» **Instructions to follow**
For the material below, return exactly the lines starting at the one holding "C1: 1uF (+5V, GND) -> 220uF (+5V, GND)" and ending at the one holding "R10: none -> 12k (+5V, VC)", counting both as part of the range.

-- Data provided follows --

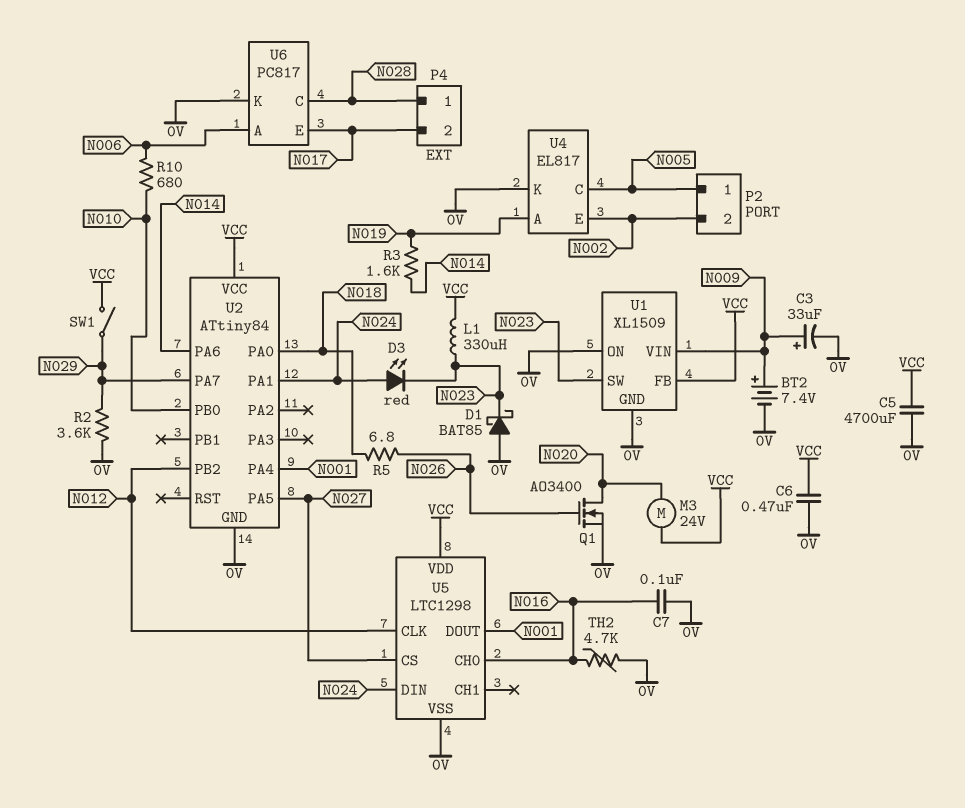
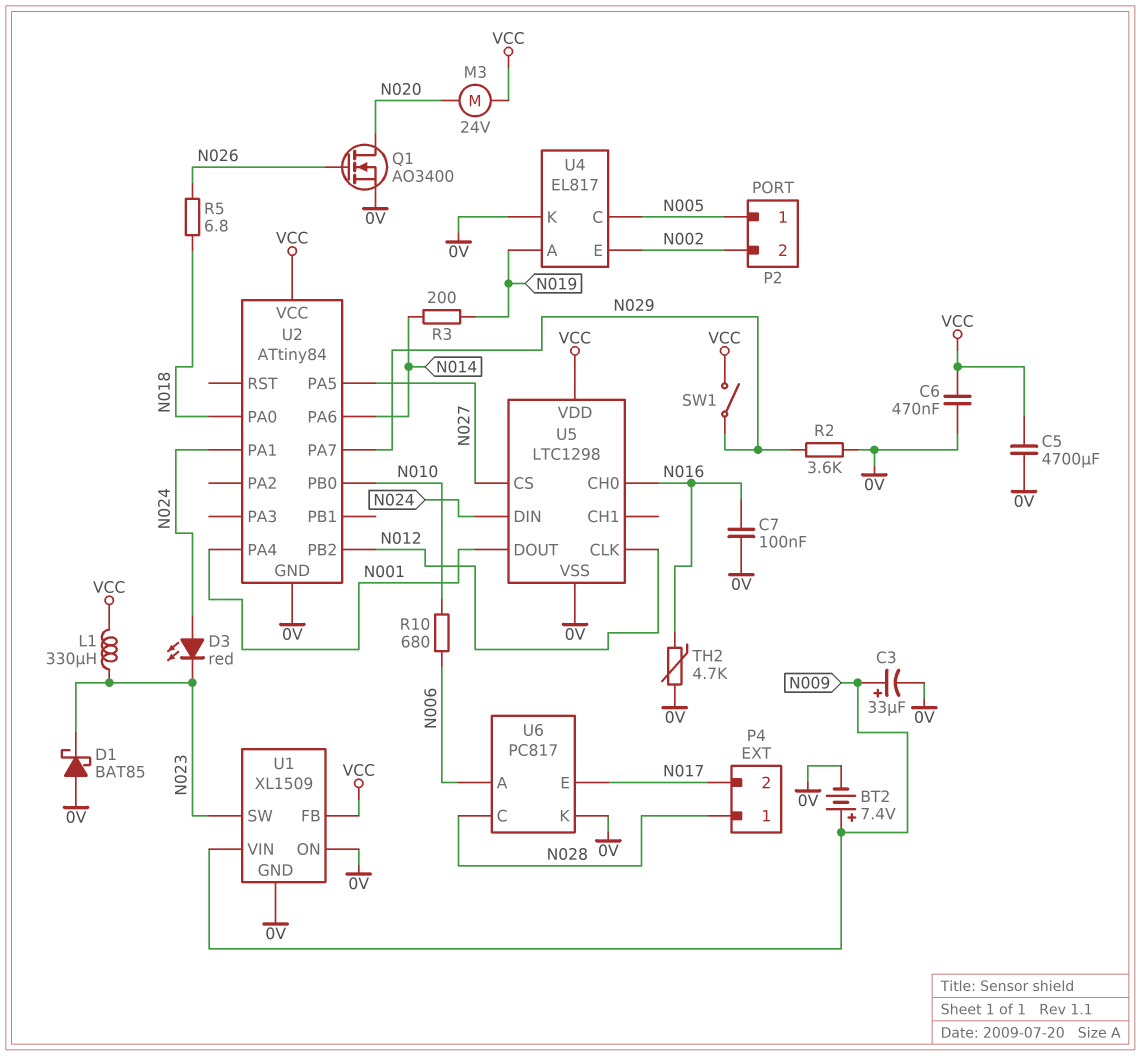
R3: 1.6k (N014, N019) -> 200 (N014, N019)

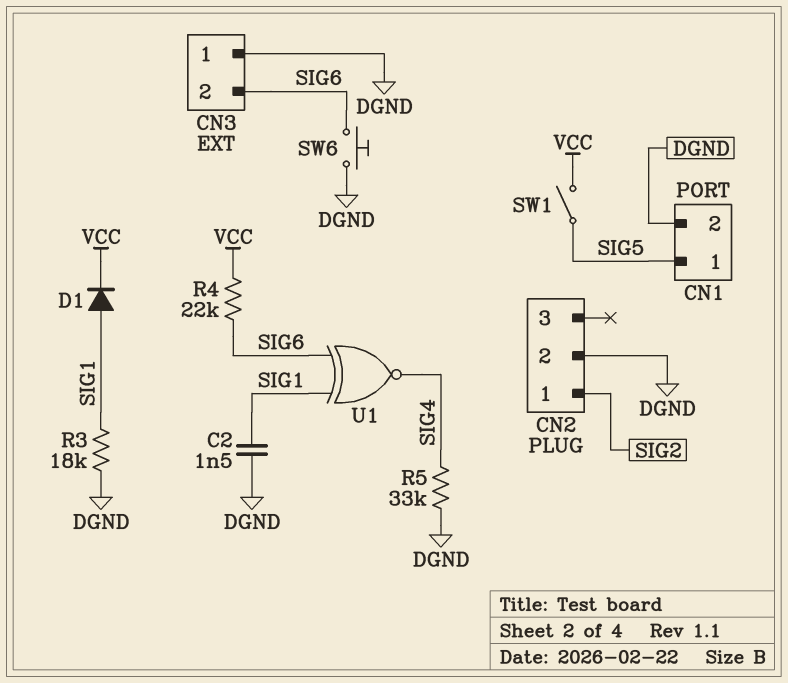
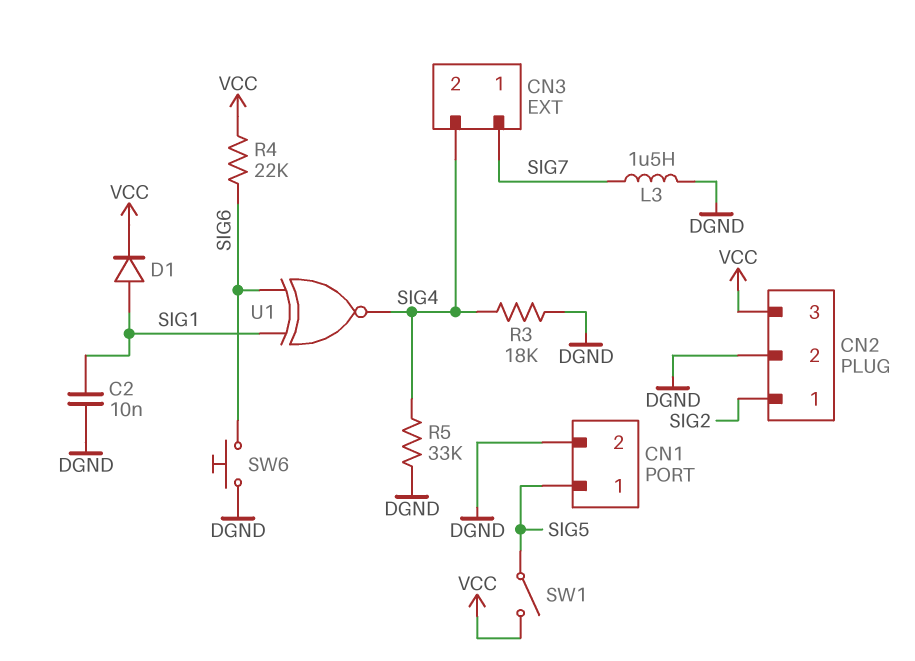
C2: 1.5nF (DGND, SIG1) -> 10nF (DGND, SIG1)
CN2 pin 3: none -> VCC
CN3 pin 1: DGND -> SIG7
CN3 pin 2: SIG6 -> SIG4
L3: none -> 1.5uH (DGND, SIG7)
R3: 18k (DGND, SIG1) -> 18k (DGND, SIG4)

-- Data provided concluded --
-- Data provided follows --

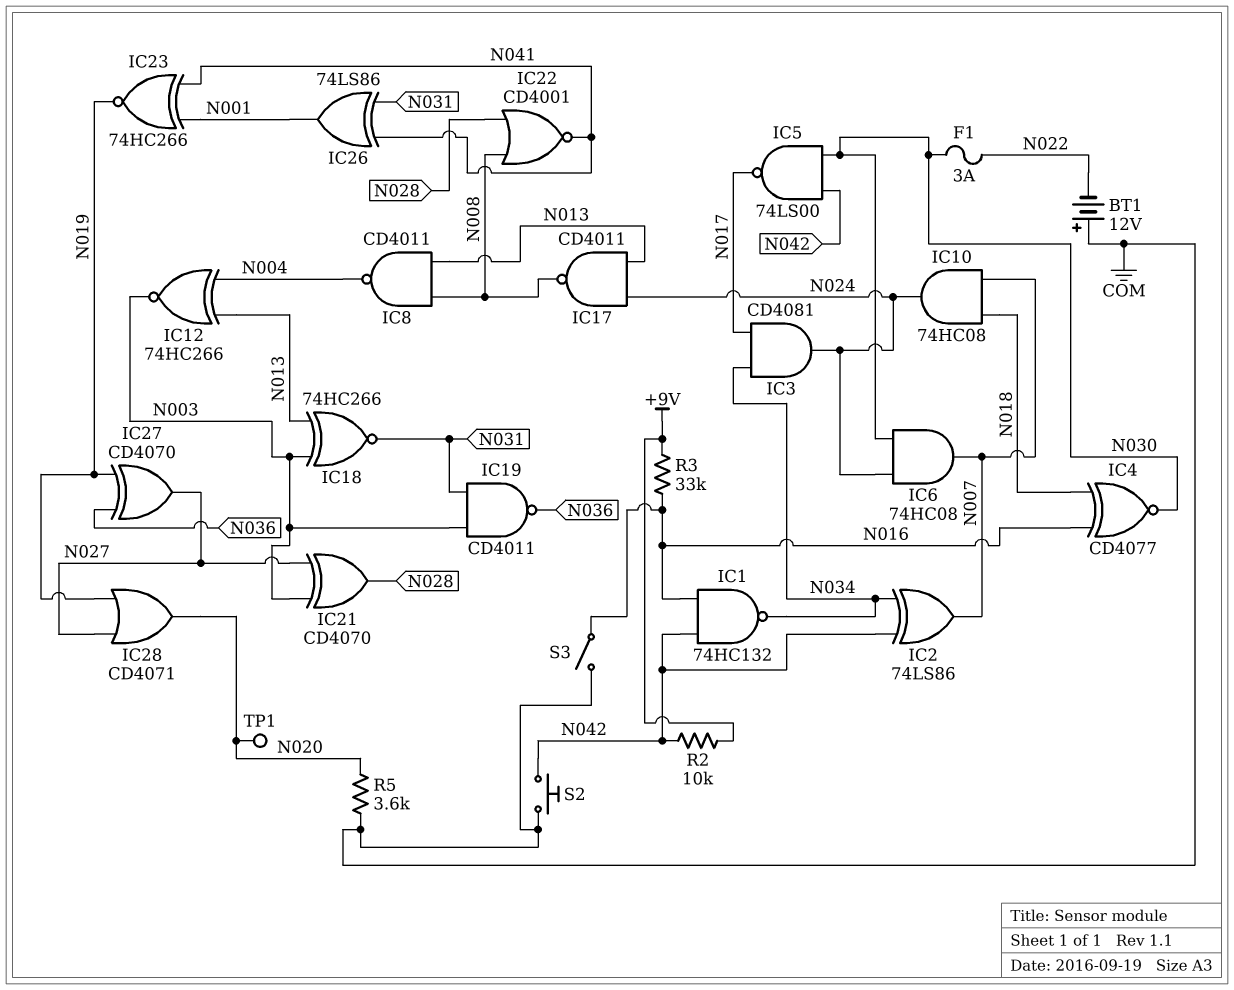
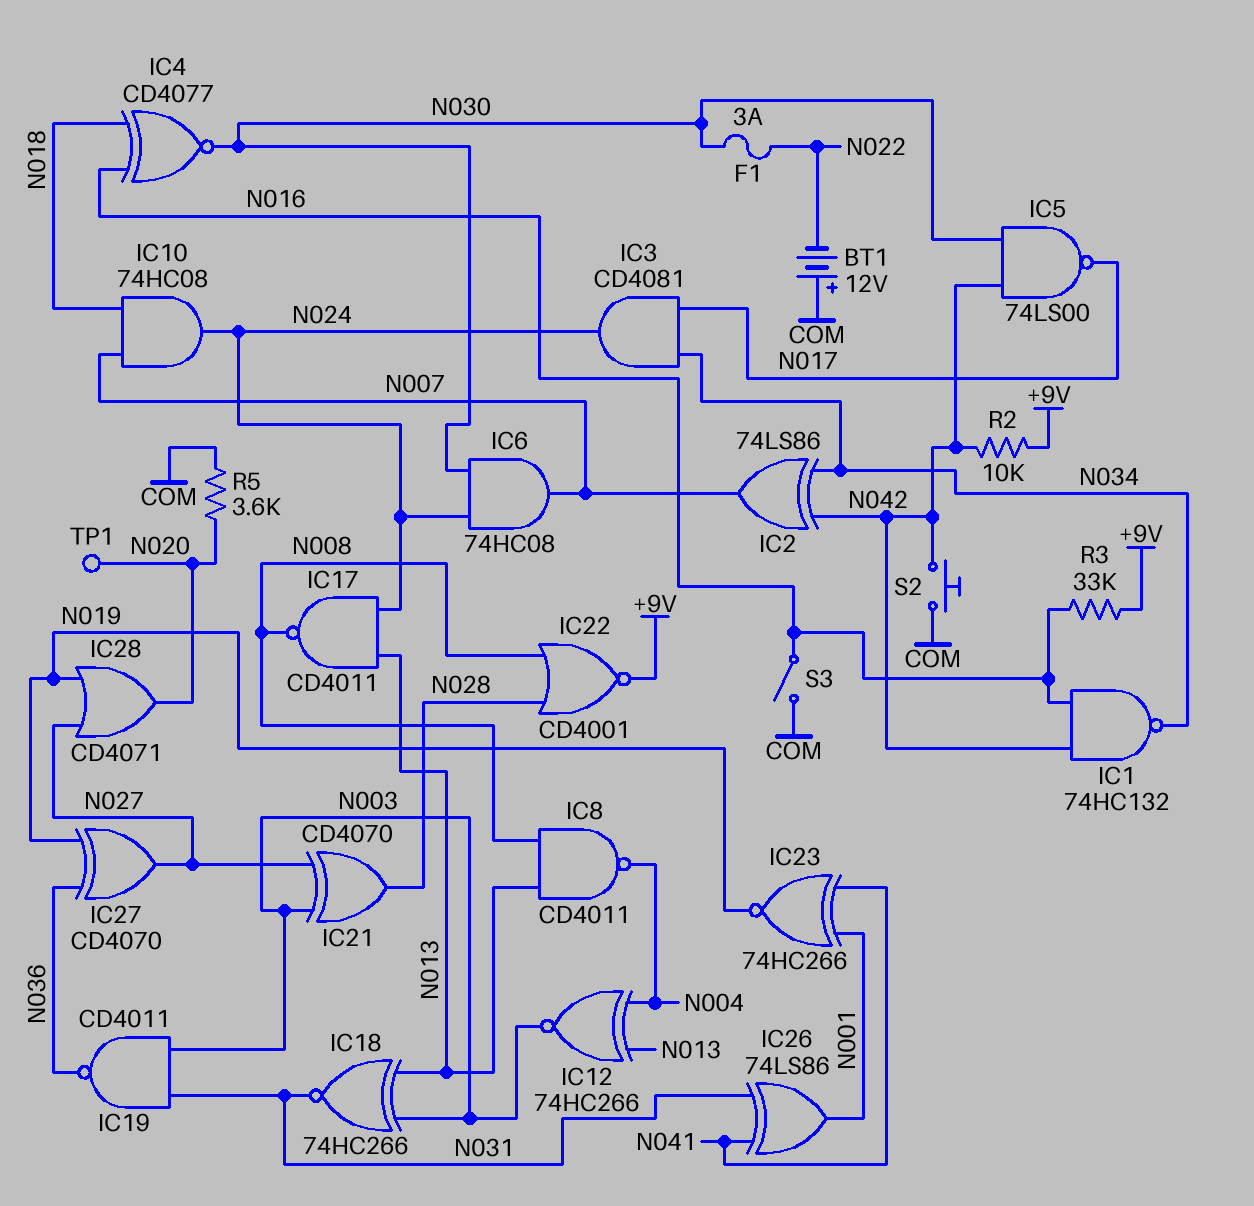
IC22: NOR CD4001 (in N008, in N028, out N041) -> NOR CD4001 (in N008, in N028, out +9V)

-- Data provided concluded --
-- Data provided follows --

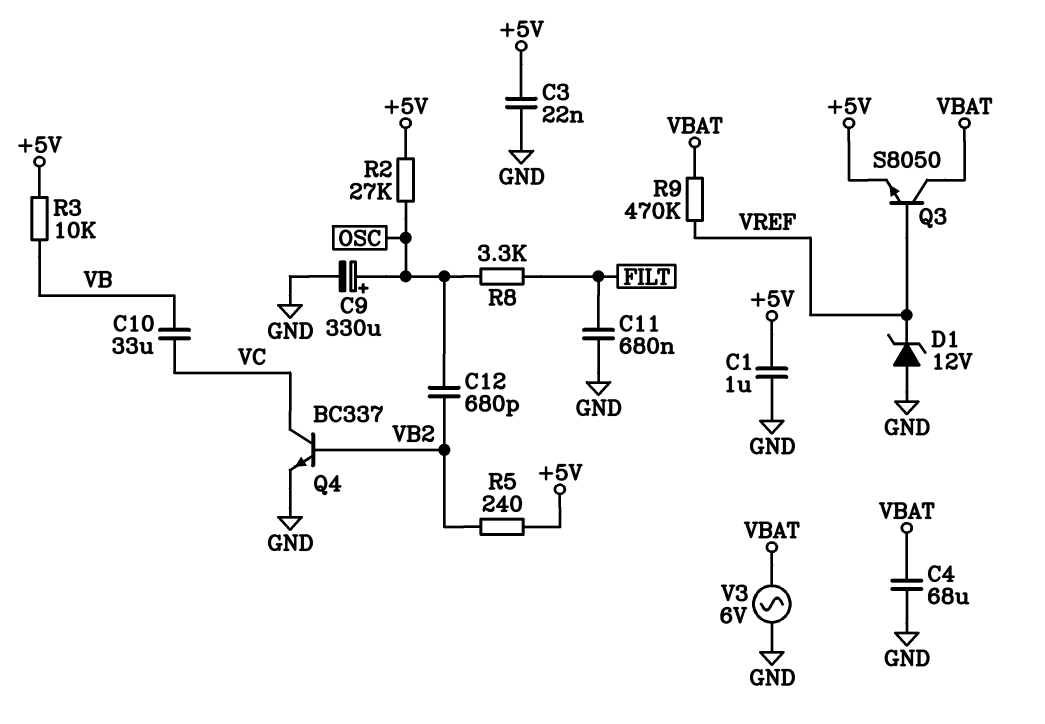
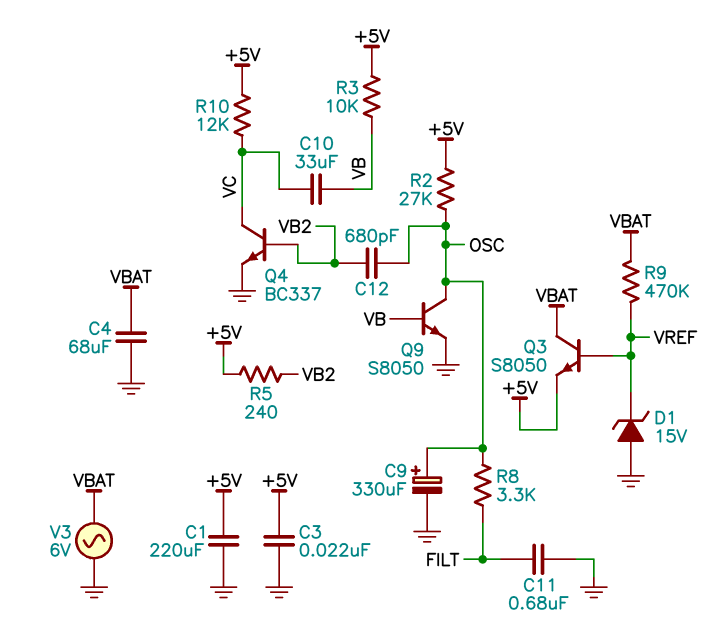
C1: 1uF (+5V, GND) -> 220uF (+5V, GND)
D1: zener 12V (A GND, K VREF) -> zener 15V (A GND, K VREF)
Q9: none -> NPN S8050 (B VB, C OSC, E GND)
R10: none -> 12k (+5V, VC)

-- Data provided concluded --

» **Result of this exercise**
C1: 1uF (+5V, GND) -> 220uF (+5V, GND)
D1: zener 12V (A GND, K VREF) -> zener 15V (A GND, K VREF)
Q9: none -> NPN S8050 (B VB, C OSC, E GND)
R10: none -> 12k (+5V, VC)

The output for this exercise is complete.